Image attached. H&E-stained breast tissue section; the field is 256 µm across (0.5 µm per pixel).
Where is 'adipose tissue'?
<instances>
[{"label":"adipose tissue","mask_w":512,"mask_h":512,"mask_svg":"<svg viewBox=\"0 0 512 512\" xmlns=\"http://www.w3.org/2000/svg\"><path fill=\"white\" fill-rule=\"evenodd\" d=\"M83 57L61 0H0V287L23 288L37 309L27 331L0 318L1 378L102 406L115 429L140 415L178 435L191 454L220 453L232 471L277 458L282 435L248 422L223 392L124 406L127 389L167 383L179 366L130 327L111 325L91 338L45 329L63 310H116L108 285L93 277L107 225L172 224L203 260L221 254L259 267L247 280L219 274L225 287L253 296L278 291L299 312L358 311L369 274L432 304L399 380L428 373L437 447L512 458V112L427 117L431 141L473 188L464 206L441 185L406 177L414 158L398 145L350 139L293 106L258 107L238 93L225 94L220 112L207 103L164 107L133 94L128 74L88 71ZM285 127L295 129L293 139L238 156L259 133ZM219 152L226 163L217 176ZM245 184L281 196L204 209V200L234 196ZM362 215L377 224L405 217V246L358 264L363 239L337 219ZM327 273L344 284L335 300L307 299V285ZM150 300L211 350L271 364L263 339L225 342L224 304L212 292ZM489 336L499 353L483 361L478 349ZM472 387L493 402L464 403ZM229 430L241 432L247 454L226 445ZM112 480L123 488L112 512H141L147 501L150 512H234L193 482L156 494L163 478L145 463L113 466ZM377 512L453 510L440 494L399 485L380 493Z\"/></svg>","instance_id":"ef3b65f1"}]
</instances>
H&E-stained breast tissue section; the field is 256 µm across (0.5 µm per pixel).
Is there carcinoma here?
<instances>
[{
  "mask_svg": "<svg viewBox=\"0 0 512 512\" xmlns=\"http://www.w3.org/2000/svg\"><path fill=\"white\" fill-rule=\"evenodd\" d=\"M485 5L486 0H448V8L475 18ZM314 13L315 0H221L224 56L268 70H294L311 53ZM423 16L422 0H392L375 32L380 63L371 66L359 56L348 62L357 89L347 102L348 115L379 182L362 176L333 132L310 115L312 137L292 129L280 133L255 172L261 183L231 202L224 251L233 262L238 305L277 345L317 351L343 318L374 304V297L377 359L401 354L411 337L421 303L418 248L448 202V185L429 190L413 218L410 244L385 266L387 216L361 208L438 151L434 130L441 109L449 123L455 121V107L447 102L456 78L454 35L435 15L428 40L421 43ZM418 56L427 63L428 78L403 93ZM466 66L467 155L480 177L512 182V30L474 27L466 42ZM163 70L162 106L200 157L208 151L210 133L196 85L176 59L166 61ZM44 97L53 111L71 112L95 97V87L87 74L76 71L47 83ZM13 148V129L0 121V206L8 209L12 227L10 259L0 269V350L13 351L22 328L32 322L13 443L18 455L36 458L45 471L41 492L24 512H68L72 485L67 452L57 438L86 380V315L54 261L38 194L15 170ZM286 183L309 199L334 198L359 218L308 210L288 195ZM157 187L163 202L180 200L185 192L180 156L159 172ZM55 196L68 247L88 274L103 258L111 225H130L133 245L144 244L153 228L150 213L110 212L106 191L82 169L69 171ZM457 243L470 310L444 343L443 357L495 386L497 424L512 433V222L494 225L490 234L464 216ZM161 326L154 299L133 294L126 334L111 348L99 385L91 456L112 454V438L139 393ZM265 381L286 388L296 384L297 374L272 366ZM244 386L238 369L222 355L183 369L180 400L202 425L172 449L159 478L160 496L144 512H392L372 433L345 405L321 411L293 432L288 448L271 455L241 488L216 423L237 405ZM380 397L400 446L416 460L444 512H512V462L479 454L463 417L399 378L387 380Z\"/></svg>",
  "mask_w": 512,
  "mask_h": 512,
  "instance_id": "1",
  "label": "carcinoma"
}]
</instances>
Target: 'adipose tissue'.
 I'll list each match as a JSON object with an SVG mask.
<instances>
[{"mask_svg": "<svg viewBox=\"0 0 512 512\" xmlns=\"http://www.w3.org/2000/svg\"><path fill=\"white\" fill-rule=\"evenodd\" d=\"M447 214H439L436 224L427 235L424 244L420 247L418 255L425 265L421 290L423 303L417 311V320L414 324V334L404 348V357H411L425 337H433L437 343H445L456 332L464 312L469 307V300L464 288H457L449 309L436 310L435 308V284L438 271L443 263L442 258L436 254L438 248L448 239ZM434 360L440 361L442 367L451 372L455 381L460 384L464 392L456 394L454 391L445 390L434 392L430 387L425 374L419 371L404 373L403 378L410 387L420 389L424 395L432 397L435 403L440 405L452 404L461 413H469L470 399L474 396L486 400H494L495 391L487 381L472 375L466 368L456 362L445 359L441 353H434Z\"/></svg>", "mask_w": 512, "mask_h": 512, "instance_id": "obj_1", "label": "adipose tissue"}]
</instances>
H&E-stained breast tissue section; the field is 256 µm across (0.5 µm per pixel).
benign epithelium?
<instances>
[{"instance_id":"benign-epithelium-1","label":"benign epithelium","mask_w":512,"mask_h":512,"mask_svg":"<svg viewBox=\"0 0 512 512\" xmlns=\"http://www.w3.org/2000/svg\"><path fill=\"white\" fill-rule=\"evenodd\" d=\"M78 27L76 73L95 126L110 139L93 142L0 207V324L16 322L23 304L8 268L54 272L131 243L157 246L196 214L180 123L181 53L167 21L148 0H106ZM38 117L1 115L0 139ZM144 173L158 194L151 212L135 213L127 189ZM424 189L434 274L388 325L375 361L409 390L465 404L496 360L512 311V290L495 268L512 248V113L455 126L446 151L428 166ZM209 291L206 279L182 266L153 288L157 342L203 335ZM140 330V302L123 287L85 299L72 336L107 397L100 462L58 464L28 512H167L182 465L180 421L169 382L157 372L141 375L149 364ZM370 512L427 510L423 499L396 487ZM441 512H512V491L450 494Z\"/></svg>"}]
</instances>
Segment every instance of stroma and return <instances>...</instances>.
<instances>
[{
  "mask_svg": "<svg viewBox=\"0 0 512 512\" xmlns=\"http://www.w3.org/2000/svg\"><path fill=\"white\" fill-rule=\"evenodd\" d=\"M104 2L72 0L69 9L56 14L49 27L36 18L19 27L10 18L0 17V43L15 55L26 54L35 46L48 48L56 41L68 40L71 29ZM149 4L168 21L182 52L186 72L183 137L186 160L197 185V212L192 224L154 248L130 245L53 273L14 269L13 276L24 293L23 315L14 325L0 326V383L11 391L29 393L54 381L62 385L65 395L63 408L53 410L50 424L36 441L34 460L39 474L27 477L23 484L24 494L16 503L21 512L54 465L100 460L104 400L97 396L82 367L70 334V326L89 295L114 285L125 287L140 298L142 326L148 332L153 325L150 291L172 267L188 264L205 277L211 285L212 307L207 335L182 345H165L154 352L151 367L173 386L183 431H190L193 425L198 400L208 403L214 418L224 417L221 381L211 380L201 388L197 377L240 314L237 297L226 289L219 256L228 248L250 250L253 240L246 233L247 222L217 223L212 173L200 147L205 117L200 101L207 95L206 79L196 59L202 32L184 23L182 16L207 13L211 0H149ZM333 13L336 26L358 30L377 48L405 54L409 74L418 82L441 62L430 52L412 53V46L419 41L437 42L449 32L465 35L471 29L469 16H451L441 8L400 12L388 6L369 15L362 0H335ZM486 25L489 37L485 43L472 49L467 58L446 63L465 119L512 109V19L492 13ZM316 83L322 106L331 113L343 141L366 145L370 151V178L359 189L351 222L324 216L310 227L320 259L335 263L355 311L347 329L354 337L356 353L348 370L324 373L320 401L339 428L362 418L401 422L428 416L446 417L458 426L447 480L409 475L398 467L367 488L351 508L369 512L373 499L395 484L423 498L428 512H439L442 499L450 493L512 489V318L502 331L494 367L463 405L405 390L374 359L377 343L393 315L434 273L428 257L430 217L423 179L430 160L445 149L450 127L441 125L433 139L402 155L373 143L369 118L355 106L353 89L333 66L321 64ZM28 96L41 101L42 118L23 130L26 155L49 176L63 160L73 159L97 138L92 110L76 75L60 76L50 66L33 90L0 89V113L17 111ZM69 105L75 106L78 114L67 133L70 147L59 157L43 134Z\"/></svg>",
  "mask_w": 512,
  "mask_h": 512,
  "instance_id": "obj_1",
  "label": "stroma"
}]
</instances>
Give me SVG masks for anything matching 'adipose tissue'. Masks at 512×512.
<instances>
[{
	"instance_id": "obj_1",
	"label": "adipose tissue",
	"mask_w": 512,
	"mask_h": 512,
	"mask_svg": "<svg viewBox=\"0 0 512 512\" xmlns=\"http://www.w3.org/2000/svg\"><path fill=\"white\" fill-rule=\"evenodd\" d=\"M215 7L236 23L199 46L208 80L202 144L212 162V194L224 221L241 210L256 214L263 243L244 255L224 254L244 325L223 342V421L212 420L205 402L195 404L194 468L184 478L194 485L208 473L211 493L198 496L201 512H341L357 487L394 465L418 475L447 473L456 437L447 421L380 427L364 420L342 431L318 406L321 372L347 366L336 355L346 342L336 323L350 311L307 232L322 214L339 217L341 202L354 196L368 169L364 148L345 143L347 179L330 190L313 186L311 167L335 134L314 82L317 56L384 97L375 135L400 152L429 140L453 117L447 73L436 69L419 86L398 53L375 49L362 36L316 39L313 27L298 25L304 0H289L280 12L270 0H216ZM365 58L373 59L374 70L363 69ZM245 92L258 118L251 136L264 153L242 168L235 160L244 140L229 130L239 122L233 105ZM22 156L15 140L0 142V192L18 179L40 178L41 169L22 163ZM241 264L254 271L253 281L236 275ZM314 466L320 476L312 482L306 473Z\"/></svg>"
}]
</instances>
##########
> [What needs to be done]
Track down every line holding the string "stroma" and copy it.

> [Exercise output]
Segment every instance of stroma and return <instances>...</instances>.
  "label": "stroma"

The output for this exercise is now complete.